■ **Set task**
Can you rewrite the data from the line that contains "sandpiper [960, 123]" through the line that contains "procedure [1374, 575]", changing "lynxes" to "otters" and leaving everything else unchanged?

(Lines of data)
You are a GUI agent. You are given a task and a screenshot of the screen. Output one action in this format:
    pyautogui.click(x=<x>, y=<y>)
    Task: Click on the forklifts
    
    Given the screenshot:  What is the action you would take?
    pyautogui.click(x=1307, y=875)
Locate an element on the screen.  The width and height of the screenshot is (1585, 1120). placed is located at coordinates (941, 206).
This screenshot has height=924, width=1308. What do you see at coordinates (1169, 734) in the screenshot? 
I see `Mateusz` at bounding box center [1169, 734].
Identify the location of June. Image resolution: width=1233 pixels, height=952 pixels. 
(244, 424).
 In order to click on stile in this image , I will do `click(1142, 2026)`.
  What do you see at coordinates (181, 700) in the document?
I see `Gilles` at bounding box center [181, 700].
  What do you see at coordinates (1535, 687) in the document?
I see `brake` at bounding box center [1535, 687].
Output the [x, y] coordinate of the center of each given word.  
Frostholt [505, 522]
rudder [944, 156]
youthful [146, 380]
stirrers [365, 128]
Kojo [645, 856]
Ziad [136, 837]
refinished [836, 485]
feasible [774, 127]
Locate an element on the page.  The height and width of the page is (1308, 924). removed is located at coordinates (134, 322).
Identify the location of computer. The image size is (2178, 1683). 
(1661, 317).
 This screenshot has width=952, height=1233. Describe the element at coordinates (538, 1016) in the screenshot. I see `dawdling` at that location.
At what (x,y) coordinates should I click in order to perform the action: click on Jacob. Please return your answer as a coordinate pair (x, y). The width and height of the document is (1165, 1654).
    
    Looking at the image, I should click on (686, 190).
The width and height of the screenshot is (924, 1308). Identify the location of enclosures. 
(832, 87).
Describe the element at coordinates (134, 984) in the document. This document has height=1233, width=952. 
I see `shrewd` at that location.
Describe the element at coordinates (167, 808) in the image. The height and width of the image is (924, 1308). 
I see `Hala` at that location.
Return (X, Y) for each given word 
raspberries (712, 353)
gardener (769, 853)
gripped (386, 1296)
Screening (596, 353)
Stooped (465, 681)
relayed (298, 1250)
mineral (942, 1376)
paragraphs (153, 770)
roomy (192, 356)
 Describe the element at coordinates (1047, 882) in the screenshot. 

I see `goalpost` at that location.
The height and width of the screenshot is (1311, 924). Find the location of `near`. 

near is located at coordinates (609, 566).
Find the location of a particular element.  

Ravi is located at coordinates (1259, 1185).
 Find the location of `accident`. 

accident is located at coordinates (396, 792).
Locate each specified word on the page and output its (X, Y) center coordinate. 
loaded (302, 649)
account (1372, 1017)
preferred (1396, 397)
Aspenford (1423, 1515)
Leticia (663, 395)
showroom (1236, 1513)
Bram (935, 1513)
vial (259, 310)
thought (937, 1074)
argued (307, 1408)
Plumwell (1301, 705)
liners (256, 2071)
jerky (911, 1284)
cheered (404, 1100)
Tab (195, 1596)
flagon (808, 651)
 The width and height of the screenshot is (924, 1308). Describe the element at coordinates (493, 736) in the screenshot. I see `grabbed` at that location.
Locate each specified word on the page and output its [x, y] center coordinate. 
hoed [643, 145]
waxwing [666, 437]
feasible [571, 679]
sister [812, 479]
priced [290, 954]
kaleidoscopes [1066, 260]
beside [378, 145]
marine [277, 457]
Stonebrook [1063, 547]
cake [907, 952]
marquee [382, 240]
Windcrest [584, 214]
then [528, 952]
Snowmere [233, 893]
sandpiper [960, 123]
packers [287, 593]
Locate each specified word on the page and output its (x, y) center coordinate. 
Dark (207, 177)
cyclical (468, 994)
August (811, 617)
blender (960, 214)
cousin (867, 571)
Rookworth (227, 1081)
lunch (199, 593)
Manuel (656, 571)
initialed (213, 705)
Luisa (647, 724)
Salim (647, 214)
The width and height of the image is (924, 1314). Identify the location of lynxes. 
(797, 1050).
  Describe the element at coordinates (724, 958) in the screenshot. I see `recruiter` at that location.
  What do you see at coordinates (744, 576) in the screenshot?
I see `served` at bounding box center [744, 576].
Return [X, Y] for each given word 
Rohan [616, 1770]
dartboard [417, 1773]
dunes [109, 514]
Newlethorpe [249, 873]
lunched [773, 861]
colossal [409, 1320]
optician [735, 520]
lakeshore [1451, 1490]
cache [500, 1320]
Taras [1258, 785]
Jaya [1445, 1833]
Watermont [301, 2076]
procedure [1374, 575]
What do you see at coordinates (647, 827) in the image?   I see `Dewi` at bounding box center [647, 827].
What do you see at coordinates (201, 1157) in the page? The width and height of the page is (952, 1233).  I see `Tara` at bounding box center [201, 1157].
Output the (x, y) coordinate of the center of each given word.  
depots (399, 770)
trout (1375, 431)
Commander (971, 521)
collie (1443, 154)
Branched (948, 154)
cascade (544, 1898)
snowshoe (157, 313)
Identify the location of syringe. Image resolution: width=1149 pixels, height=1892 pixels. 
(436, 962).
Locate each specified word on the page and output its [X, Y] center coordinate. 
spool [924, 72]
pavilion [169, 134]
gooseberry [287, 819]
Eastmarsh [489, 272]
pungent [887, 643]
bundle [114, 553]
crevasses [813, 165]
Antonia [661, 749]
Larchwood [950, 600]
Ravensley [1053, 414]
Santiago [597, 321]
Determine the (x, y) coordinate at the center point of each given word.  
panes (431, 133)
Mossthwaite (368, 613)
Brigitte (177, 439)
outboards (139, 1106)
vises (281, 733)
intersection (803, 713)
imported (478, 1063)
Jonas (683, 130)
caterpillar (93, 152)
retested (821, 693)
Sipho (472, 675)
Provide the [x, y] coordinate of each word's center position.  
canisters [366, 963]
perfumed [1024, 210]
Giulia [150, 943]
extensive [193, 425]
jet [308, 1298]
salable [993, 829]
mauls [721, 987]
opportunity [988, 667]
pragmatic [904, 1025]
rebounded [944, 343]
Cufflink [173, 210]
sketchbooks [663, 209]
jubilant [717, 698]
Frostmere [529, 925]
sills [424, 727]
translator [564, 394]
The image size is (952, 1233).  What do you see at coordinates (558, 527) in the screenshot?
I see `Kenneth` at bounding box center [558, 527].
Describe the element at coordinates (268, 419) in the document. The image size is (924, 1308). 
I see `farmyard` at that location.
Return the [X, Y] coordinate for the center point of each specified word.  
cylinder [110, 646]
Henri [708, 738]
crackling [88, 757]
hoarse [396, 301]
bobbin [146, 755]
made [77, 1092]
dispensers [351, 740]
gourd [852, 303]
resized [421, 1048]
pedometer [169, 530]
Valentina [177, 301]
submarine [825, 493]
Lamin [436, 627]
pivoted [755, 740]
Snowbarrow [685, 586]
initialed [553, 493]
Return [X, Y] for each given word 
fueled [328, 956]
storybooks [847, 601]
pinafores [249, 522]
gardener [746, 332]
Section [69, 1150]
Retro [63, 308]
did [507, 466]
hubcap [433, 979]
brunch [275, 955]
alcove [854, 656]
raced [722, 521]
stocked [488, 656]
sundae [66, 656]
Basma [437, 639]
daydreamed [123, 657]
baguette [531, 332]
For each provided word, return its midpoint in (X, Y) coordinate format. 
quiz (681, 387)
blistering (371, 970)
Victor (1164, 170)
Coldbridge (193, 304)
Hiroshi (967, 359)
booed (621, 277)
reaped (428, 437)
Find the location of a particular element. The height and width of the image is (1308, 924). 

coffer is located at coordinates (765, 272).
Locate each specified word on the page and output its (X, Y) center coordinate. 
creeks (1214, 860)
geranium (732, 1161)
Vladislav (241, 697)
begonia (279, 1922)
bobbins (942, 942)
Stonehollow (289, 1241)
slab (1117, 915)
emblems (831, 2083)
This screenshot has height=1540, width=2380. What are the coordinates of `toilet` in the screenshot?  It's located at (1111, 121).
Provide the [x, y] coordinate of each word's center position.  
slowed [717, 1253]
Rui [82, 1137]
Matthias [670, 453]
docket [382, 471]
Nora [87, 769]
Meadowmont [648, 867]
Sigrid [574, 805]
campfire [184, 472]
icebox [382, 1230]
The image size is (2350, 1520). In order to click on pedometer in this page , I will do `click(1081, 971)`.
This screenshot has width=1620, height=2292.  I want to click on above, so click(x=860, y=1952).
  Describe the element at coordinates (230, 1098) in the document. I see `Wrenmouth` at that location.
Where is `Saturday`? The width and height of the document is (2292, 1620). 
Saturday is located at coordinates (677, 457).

■ **Result of the task**
sandpiper [960, 123]
packers [287, 593]
Locate each specified word on the page and output its (x, y) center coordinate. 
Dark (207, 177)
cyclical (468, 994)
August (811, 617)
blender (960, 214)
cousin (867, 571)
Rookworth (227, 1081)
lunch (199, 593)
Manuel (656, 571)
initialed (213, 705)
Luisa (647, 724)
Salim (647, 214)
The width and height of the image is (924, 1314). Identify the location of otters. 
(797, 1050).
  Describe the element at coordinates (724, 958) in the screenshot. I see `recruiter` at that location.
  What do you see at coordinates (744, 576) in the screenshot?
I see `served` at bounding box center [744, 576].
Return [X, Y] for each given word 
Rohan [616, 1770]
dartboard [417, 1773]
dunes [109, 514]
Newlethorpe [249, 873]
lunched [773, 861]
colossal [409, 1320]
optician [735, 520]
lakeshore [1451, 1490]
cache [500, 1320]
Taras [1258, 785]
Jaya [1445, 1833]
Watermont [301, 2076]
procedure [1374, 575]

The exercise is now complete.